=== Task to complete ===
I would like each line of the data that holds the word "none" copied out.

=== Exercise input ===
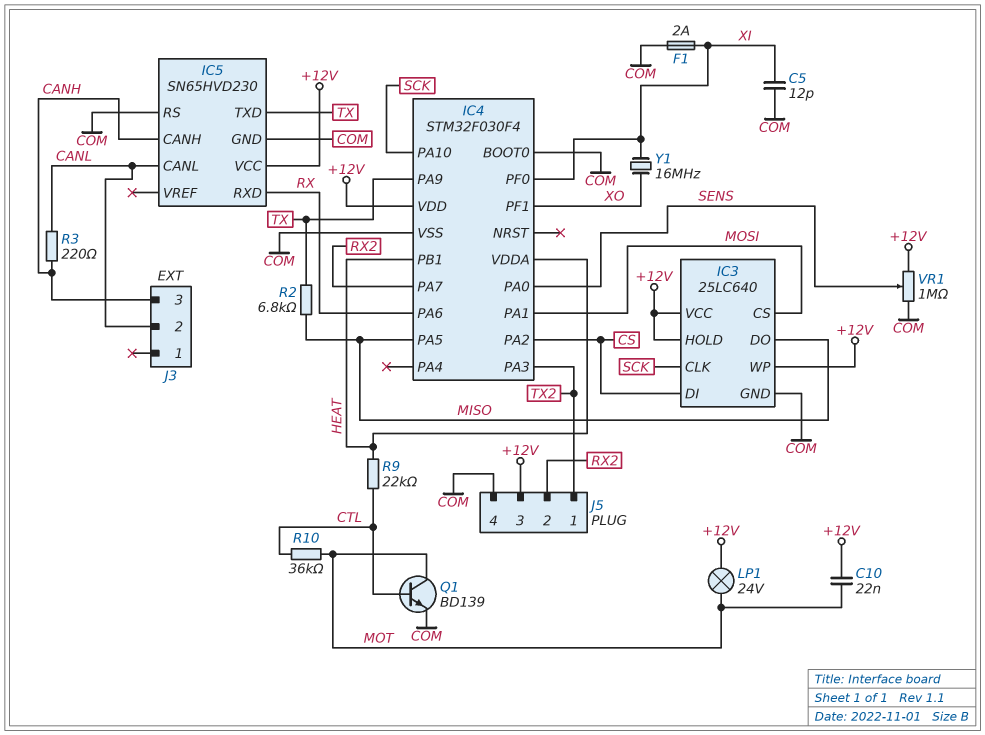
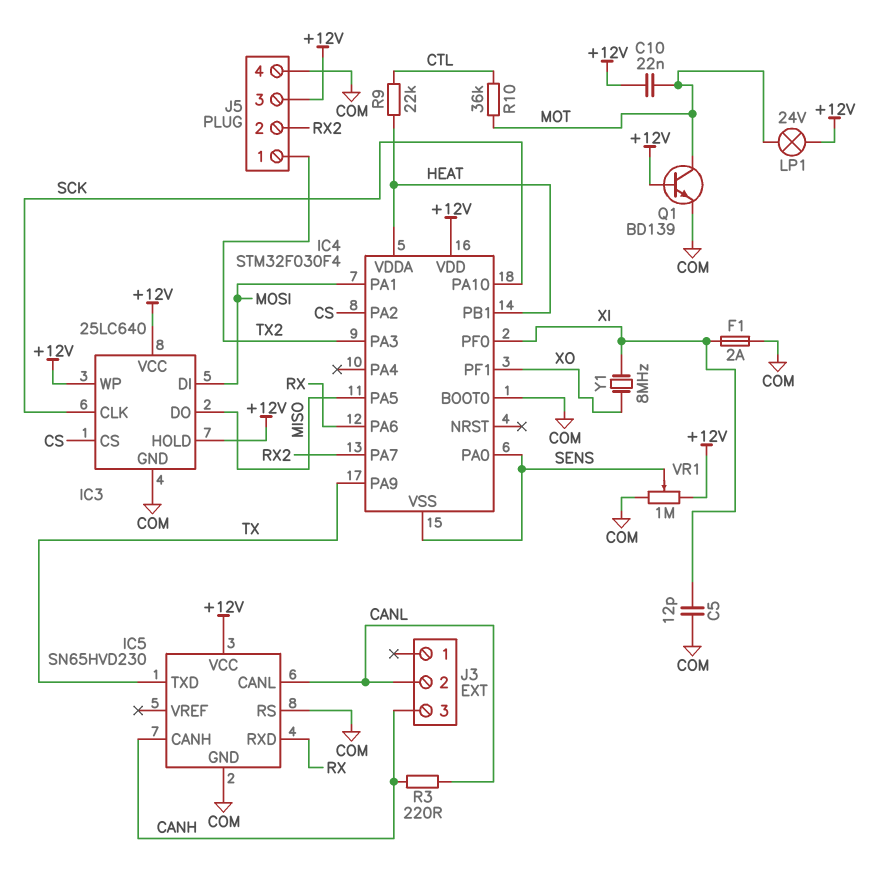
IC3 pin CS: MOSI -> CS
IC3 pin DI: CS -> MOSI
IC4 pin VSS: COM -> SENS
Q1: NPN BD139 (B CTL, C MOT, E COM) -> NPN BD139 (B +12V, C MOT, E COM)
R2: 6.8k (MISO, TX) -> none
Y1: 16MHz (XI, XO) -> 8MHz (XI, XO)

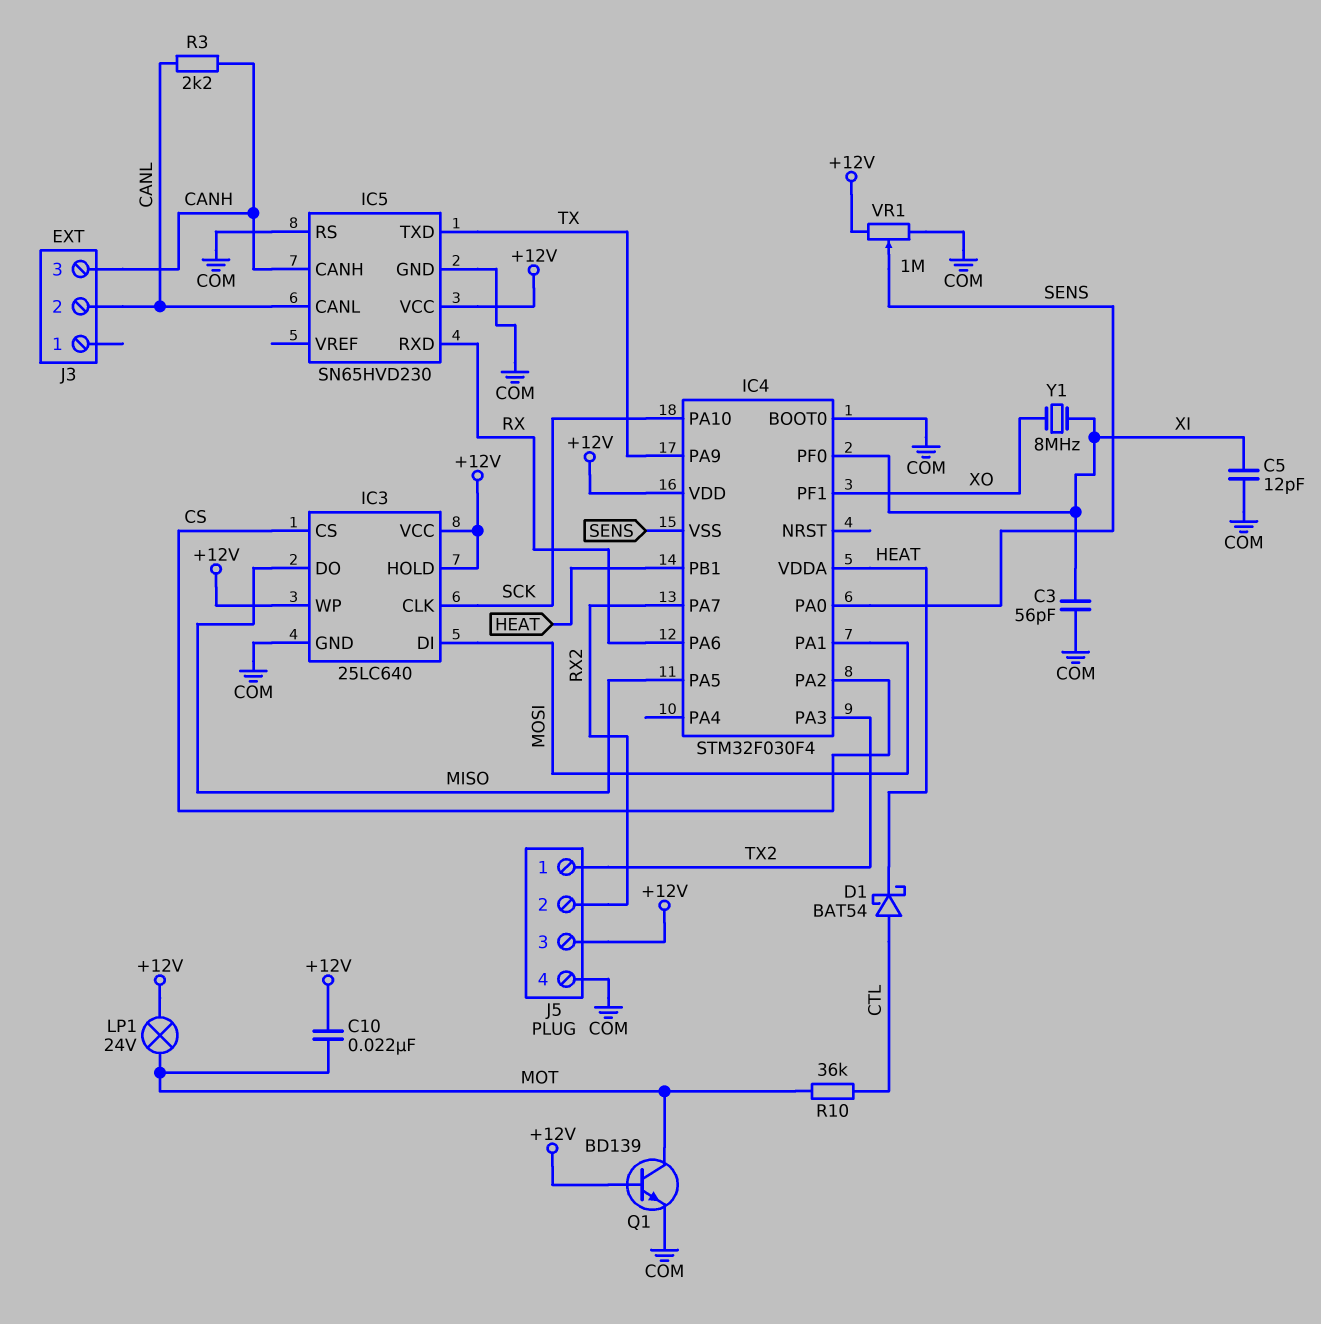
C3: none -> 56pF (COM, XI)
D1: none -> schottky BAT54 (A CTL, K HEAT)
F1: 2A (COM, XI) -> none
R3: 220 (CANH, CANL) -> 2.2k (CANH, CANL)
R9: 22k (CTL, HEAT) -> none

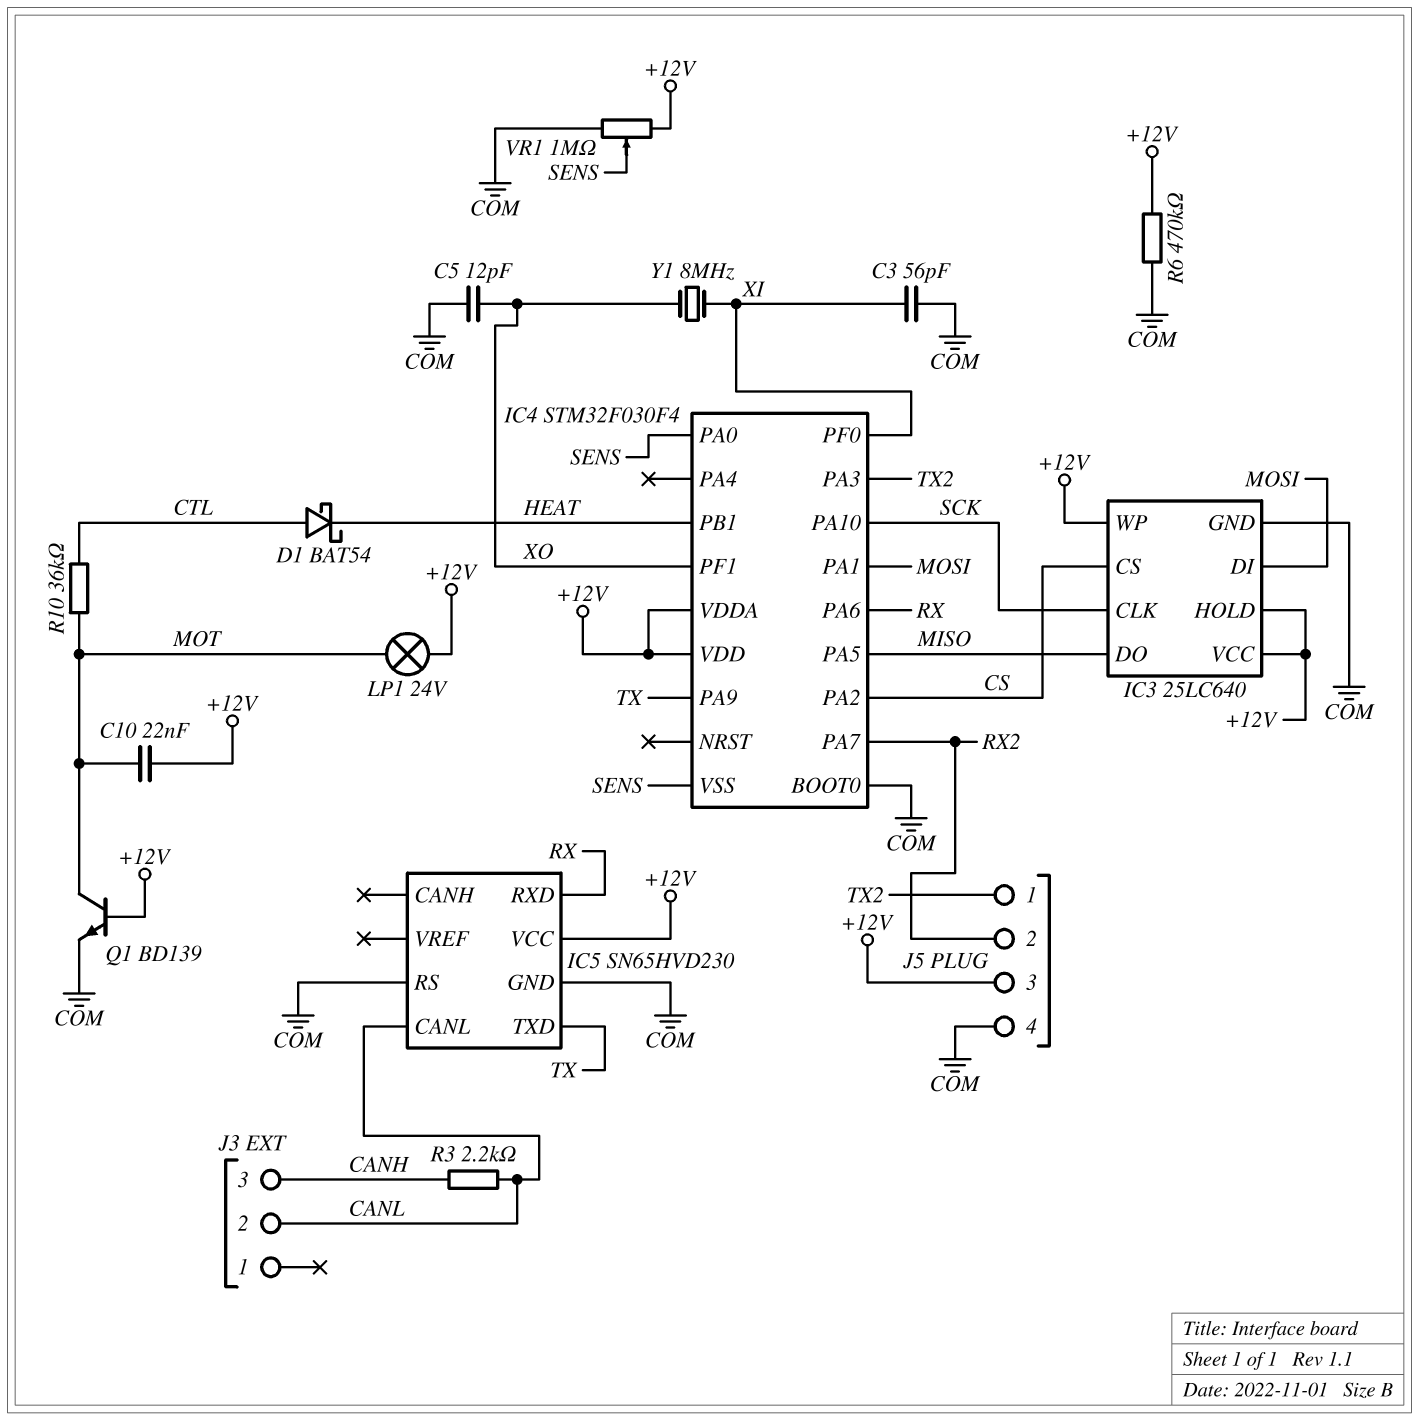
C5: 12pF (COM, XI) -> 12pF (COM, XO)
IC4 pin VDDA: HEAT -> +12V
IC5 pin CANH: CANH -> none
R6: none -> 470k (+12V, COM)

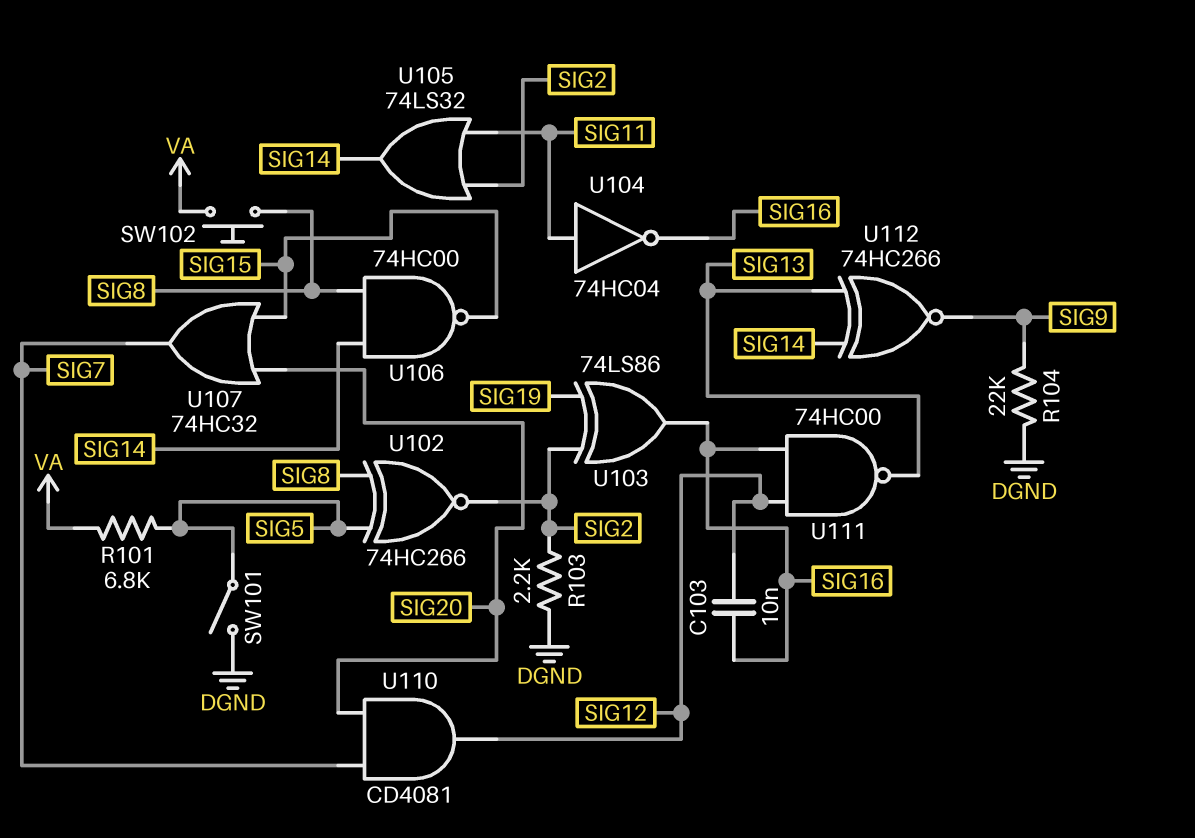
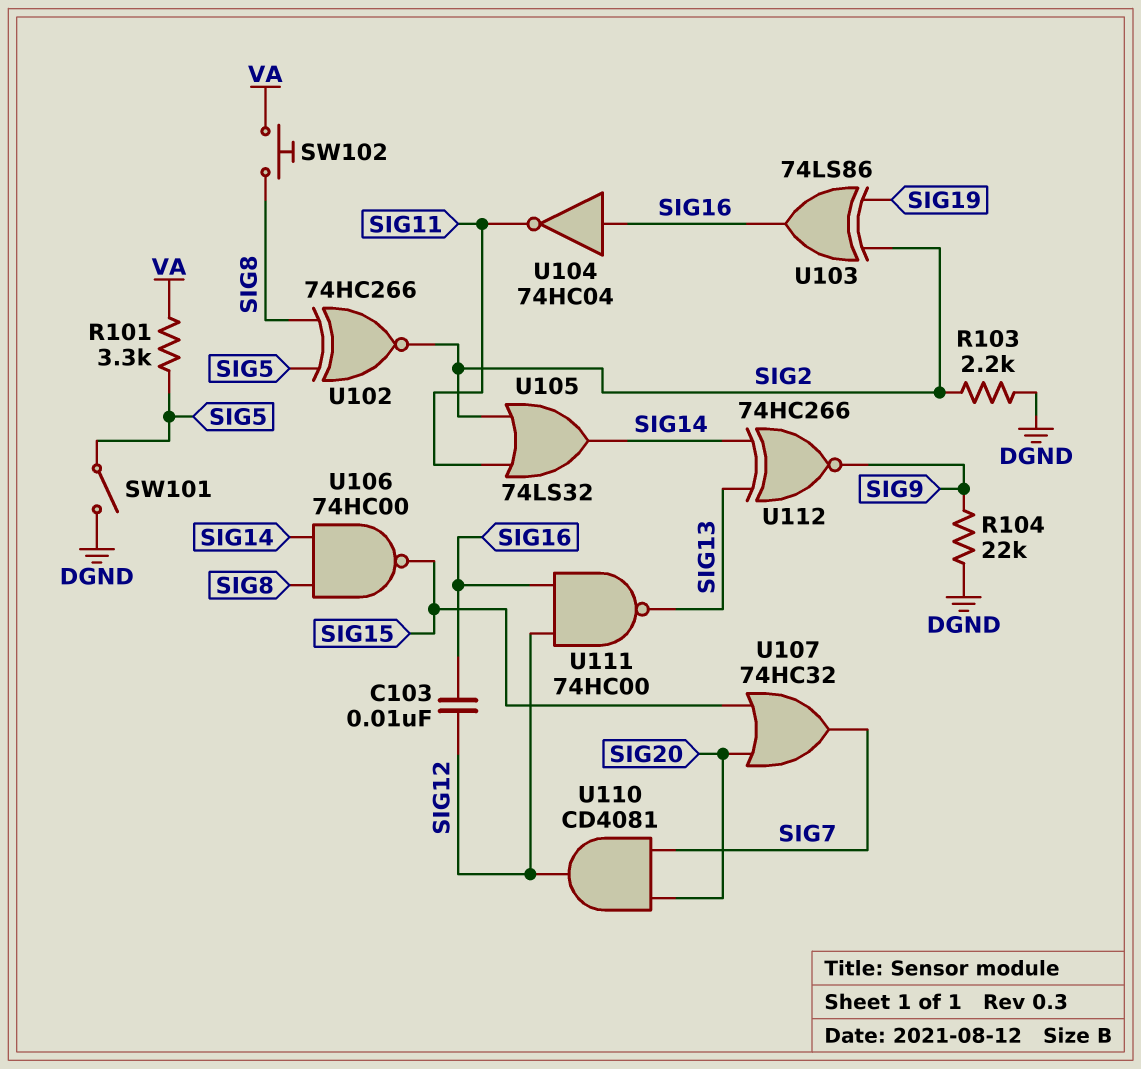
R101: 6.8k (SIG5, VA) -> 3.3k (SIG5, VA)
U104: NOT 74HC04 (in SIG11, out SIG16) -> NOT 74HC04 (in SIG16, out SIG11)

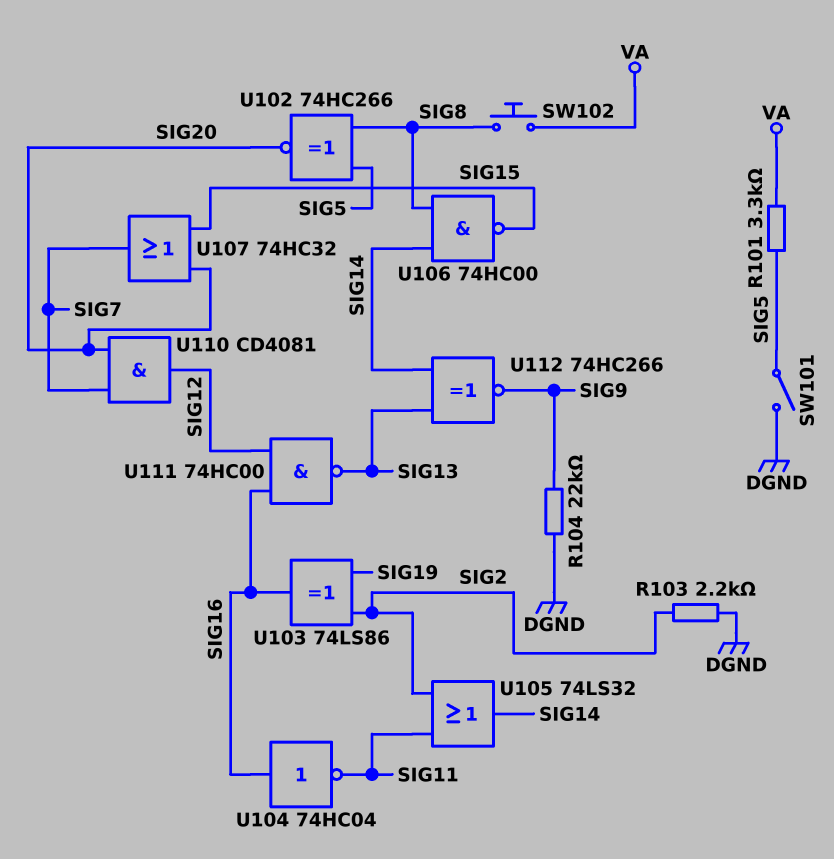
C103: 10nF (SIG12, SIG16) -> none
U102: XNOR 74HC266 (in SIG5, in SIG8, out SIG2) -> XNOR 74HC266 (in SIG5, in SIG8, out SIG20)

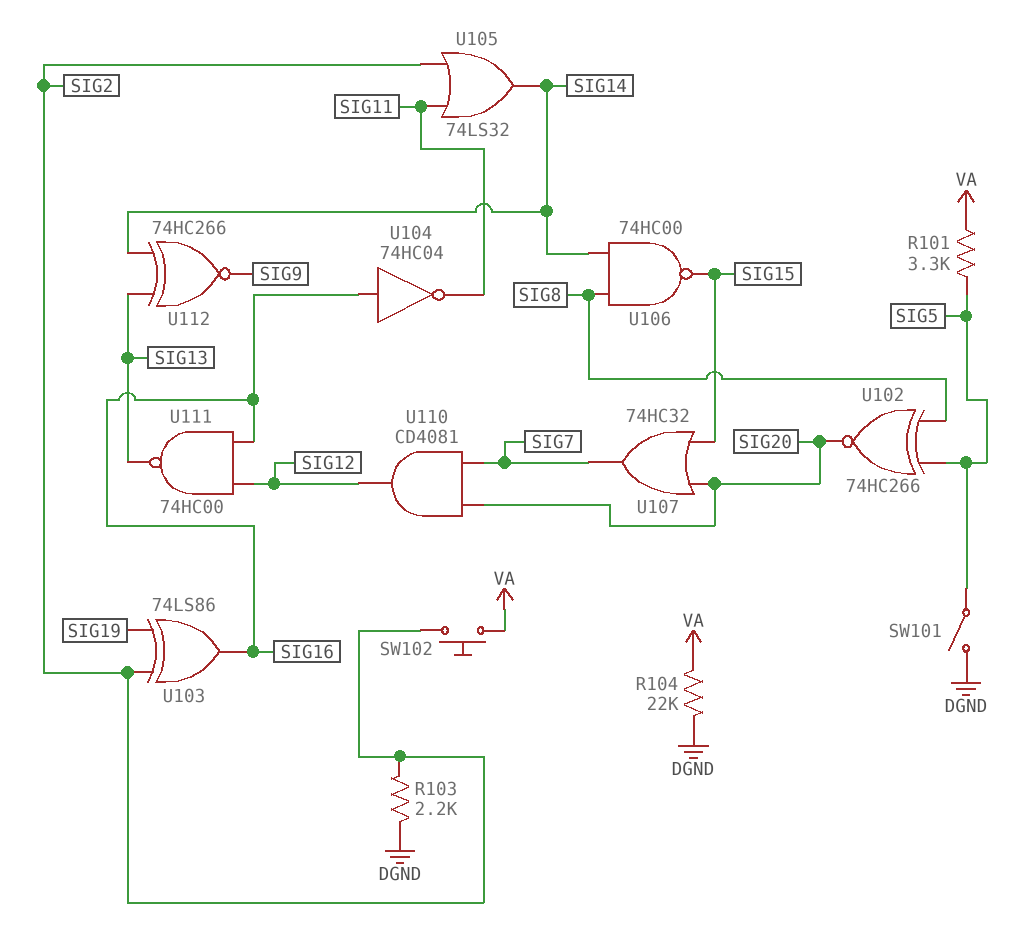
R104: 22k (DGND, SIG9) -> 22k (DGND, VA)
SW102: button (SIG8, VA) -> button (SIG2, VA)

=== Exercise output ===
R2: 6.8k (MISO, TX) -> none
C3: none -> 56pF (COM, XI)
D1: none -> schottky BAT54 (A CTL, K HEAT)
F1: 2A (COM, XI) -> none
R9: 22k (CTL, HEAT) -> none
IC5 pin CANH: CANH -> none
R6: none -> 470k (+12V, COM)
C103: 10nF (SIG12, SIG16) -> none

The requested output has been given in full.